##### Dataset

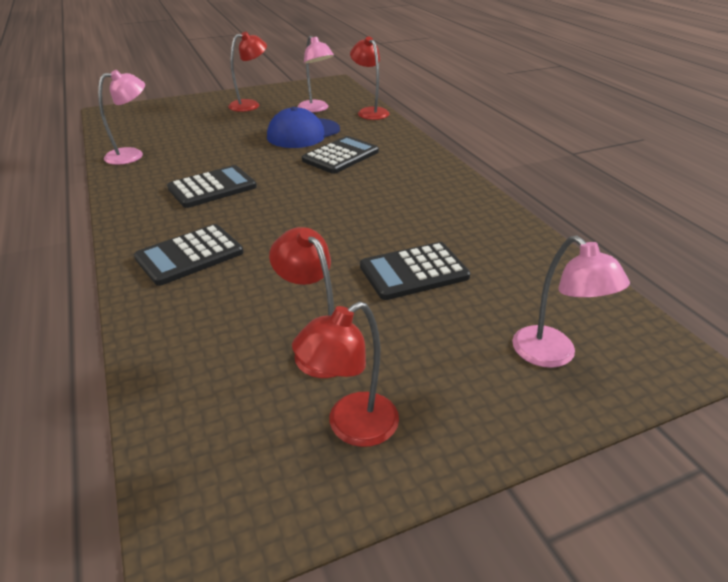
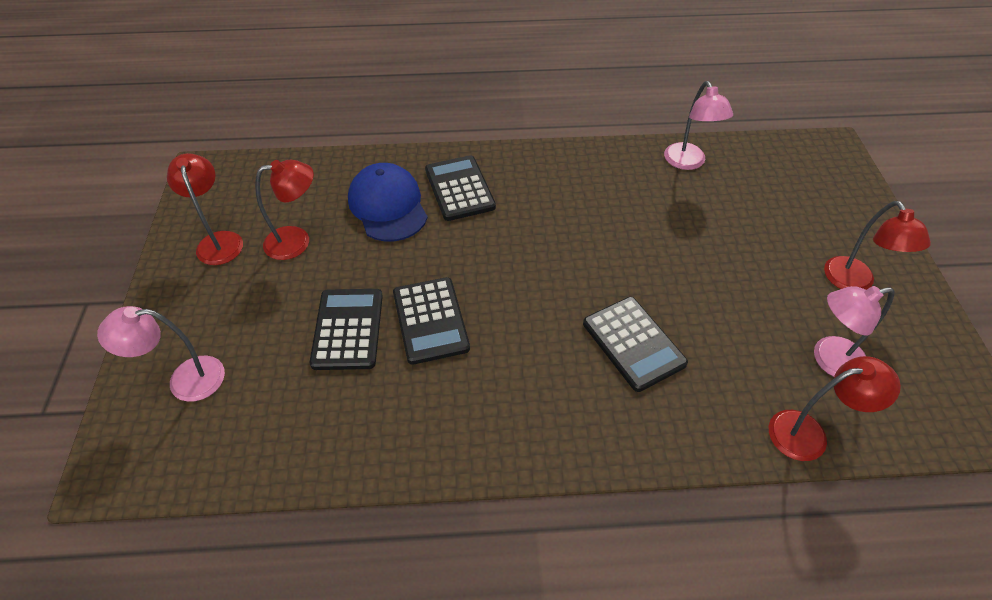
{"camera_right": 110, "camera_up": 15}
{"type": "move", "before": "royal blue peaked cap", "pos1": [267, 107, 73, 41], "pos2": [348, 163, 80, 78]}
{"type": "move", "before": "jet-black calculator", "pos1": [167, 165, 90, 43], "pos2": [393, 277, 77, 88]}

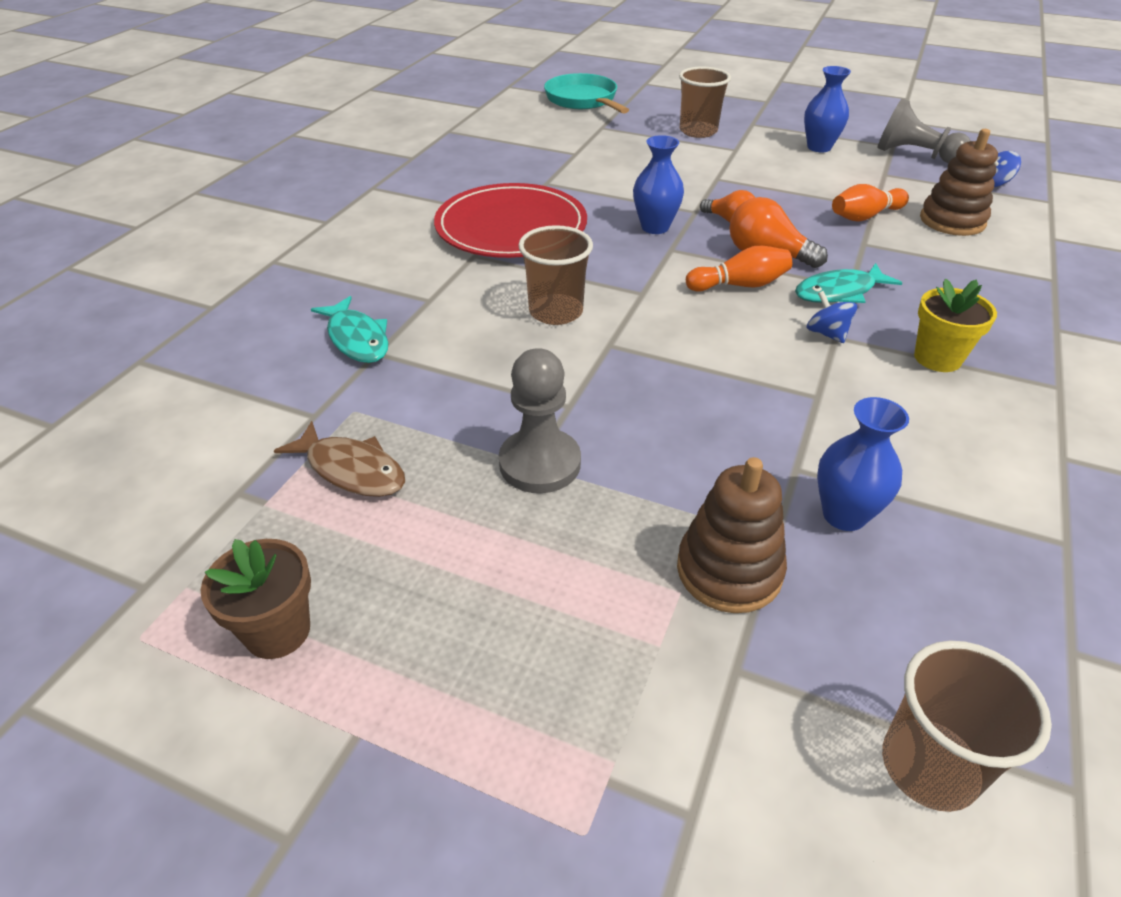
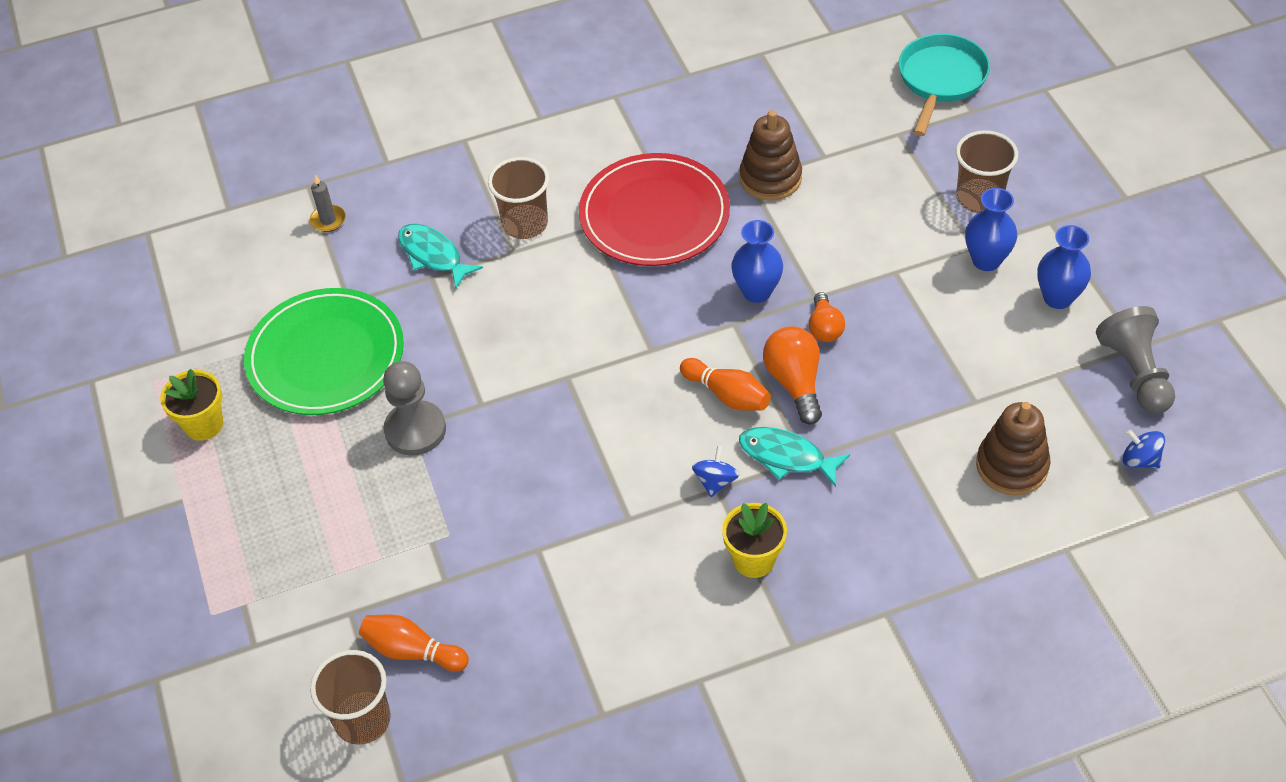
{"camera_right": 50, "camera_up": 10}
{"type": "recolor", "before": "dark brown flower pot", "after": "yellow flower pot", "pos1": [200, 539, 111, 120], "pos2": [160, 369, 63, 72]}
{"type": "replace", "before": "dark brown toy fish", "after": "emerald flat dish", "pos1": [274, 421, 131, 76], "pos2": [244, 288, 160, 127]}
{"type": "insert", "after": "grey wax candle", "pos2": [310, 175, 36, 57]}
{"type": "move", "before": "orange-coloured skittle", "pos1": [832, 184, 77, 37], "pos2": [359, 615, 110, 56]}
{"type": "rotate", "before": "turquoise toy fish", "pos1": [311, 296, 77, 67], "pos2": [398, 224, 85, 64], "turn": 120}
{"type": "move", "before": "dark brown beaker", "pos1": [518, 225, 75, 100], "pos2": [488, 157, 61, 82]}
{"type": "move", "before": "dark brown stacking toy", "pos1": [677, 457, 110, 156], "pos2": [740, 110, 62, 91]}
{"type": "move", "before": "royal blue tall vase", "pos1": [817, 397, 92, 134], "pos2": [965, 188, 52, 83]}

##########

__Task description__:
Your copy should match every record exactly and contain no pictures.

__Exercise answer__:
{"camera_right": 110, "camera_up": 15}
{"type": "move", "before": "royal blue peaked cap", "pos1": [267, 107, 73, 41], "pos2": [348, 163, 80, 78]}
{"type": "move", "before": "jet-black calculator", "pos1": [167, 165, 90, 43], "pos2": [393, 277, 77, 88]}

{"camera_right": 50, "camera_up": 10}
{"type": "recolor", "before": "dark brown flower pot", "after": "yellow flower pot", "pos1": [200, 539, 111, 120], "pos2": [160, 369, 63, 72]}
{"type": "replace", "before": "dark brown toy fish", "after": "emerald flat dish", "pos1": [274, 421, 131, 76], "pos2": [244, 288, 160, 127]}
{"type": "insert", "after": "grey wax candle", "pos2": [310, 175, 36, 57]}
{"type": "move", "before": "orange-coloured skittle", "pos1": [832, 184, 77, 37], "pos2": [359, 615, 110, 56]}
{"type": "rotate", "before": "turquoise toy fish", "pos1": [311, 296, 77, 67], "pos2": [398, 224, 85, 64], "turn": 120}
{"type": "move", "before": "dark brown beaker", "pos1": [518, 225, 75, 100], "pos2": [488, 157, 61, 82]}
{"type": "move", "before": "dark brown stacking toy", "pos1": [677, 457, 110, 156], "pos2": [740, 110, 62, 91]}
{"type": "move", "before": "royal blue tall vase", "pos1": [817, 397, 92, 134], "pos2": [965, 188, 52, 83]}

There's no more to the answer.